- _ACTION ITEM_:
Please retype every entry as written, and keep the pictures out.

*** DATA EXTRACTS Section Begins ***

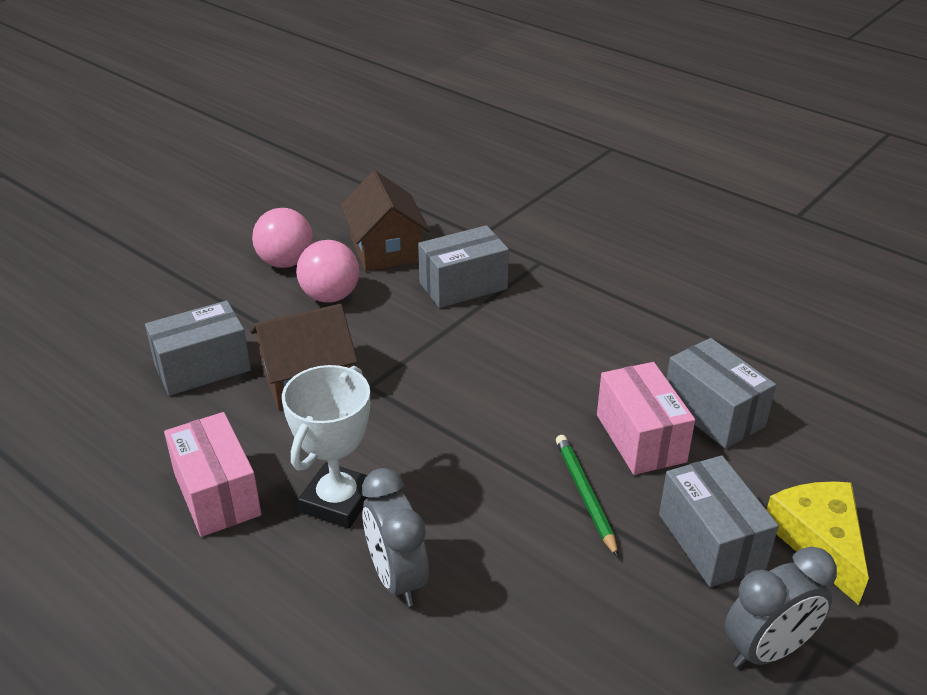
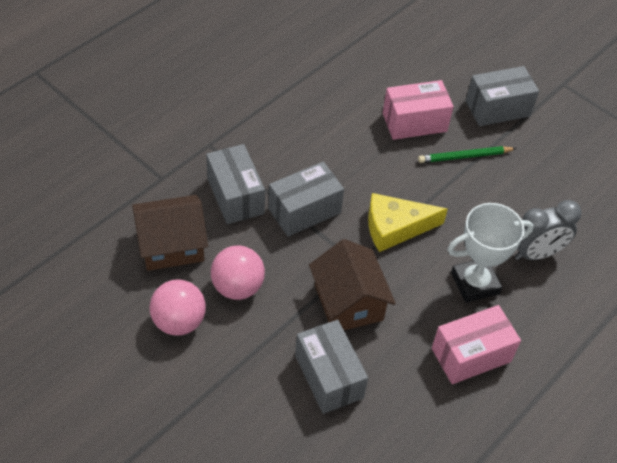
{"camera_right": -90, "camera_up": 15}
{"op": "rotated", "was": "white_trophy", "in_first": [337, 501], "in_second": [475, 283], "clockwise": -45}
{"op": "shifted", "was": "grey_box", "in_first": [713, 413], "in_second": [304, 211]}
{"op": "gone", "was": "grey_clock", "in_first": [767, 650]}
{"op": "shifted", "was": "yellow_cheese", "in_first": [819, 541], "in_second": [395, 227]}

*** DATA EXTRACTS Section Ends ***

- _OUTPUT BELOW_:
{"camera_right": -90, "camera_up": 15}
{"op": "rotated", "was": "white_trophy", "in_first": [337, 501], "in_second": [475, 283], "clockwise": -45}
{"op": "shifted", "was": "grey_box", "in_first": [713, 413], "in_second": [304, 211]}
{"op": "gone", "was": "grey_clock", "in_first": [767, 650]}
{"op": "shifted", "was": "yellow_cheese", "in_first": [819, 541], "in_second": [395, 227]}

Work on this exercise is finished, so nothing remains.